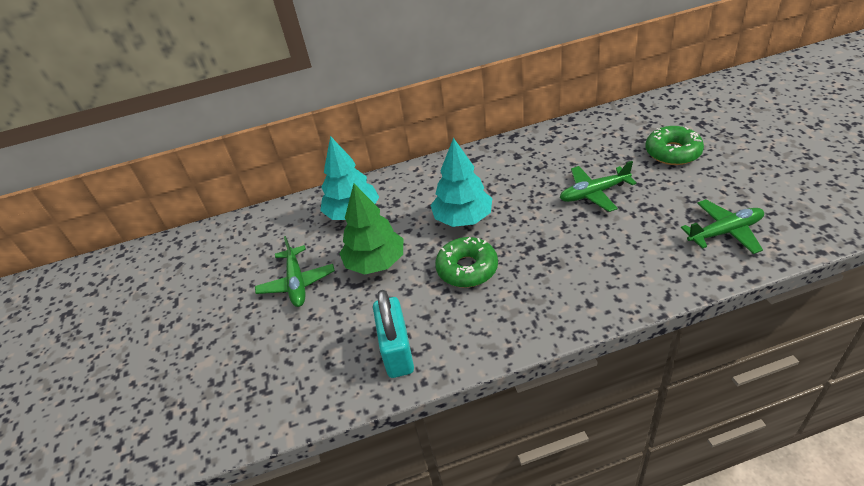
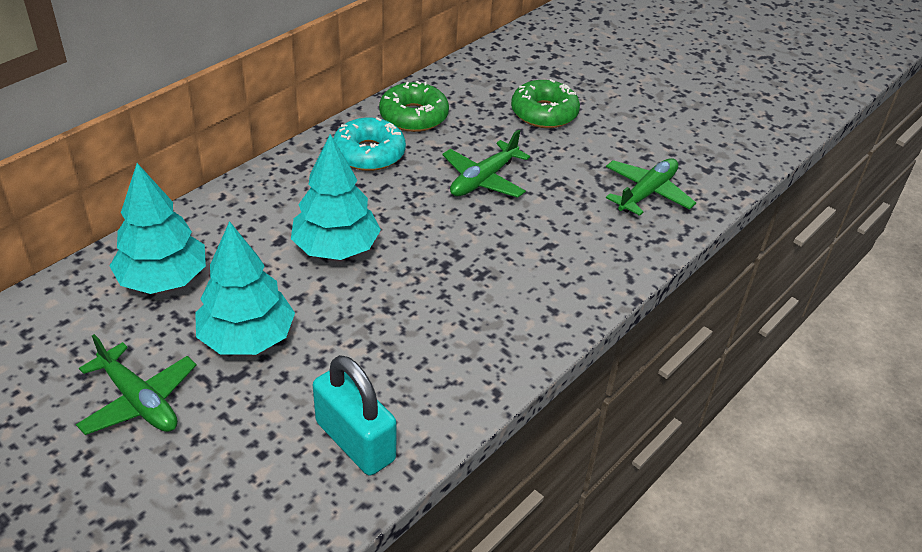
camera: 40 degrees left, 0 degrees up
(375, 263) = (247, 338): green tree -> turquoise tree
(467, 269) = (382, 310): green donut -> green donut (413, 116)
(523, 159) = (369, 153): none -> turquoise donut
==============================
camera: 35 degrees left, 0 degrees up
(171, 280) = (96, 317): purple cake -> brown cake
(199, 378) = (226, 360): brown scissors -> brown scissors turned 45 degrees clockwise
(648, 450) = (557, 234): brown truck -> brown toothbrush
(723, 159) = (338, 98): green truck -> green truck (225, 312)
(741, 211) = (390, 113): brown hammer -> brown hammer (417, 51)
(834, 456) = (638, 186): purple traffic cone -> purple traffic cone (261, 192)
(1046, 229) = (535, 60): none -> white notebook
==============================
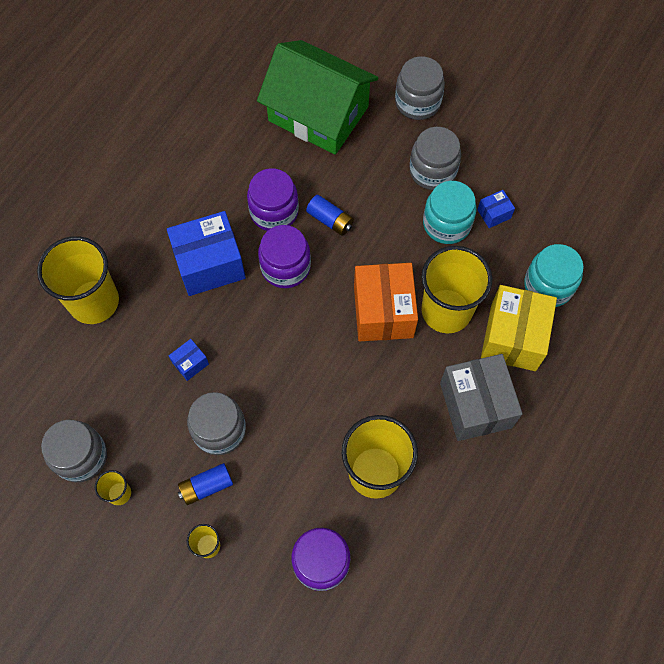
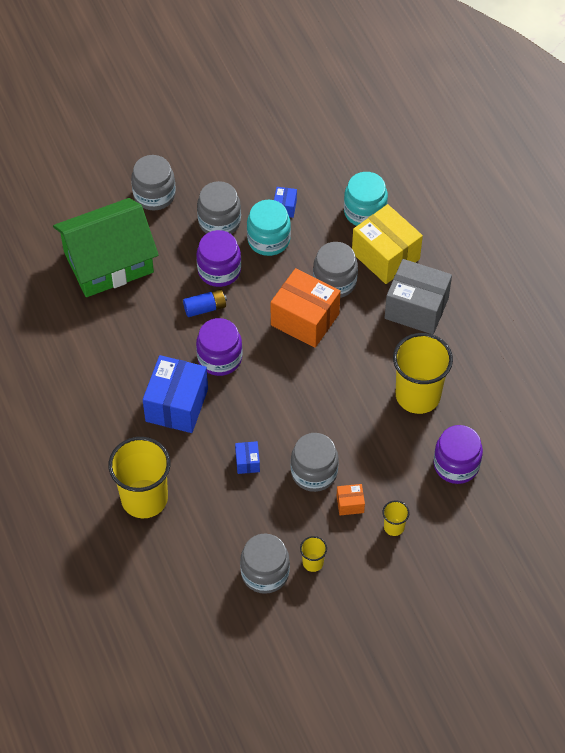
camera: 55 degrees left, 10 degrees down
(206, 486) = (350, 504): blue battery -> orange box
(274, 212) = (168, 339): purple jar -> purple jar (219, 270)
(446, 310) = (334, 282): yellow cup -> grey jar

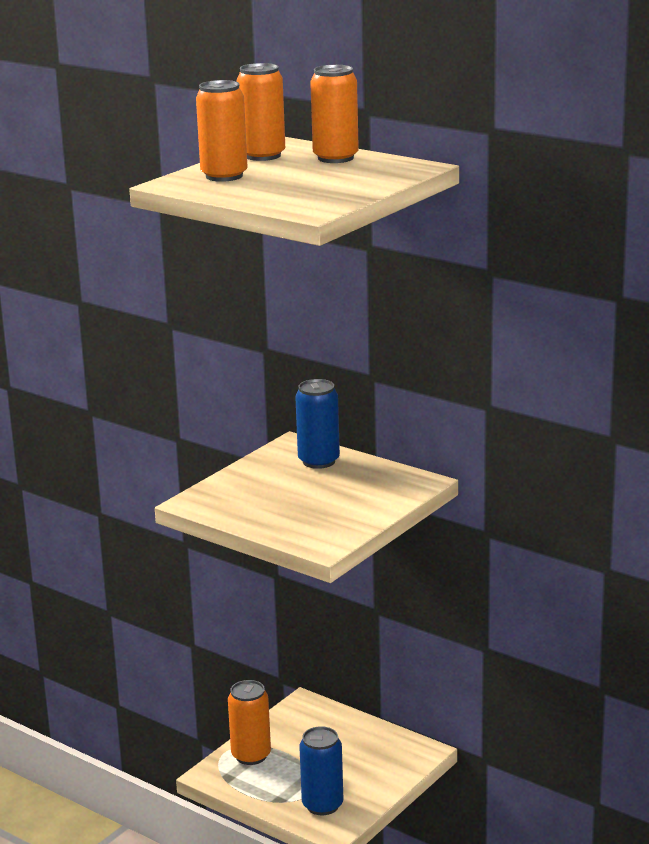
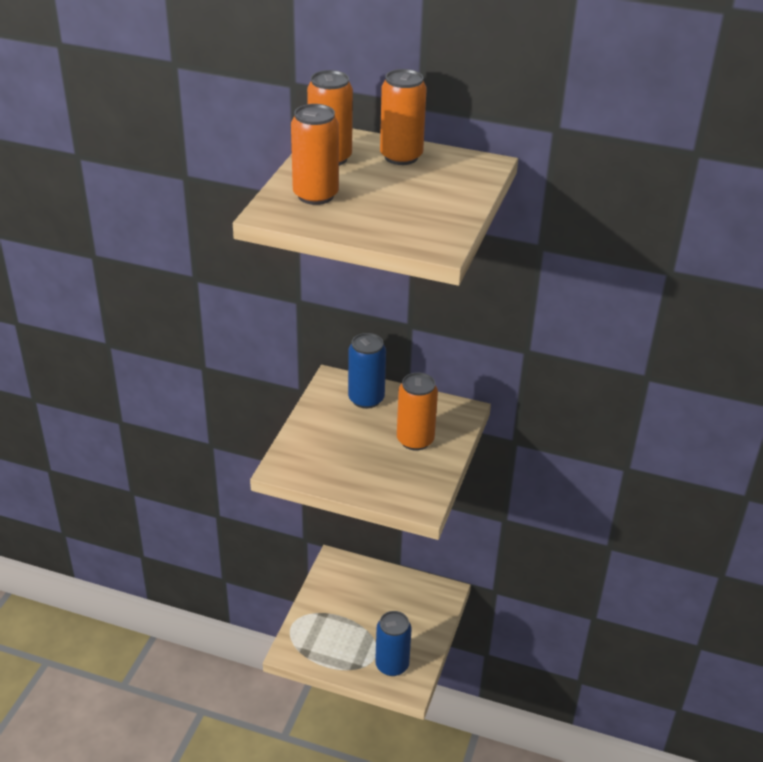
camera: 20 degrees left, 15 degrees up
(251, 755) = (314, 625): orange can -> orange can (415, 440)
==============================
TASK GOAL:
Above are some records; extract exactly the lines from the one containing "(206, 486) = (350, 504): blue" through the one containing "(251, 755) = (314, 625): orange" and drop the pictures.

RESULT:
(206, 486) = (350, 504): blue battery -> orange box
(274, 212) = (168, 339): purple jar -> purple jar (219, 270)
(446, 310) = (334, 282): yellow cup -> grey jar

camera: 20 degrees left, 15 degrees up
(251, 755) = (314, 625): orange can -> orange can (415, 440)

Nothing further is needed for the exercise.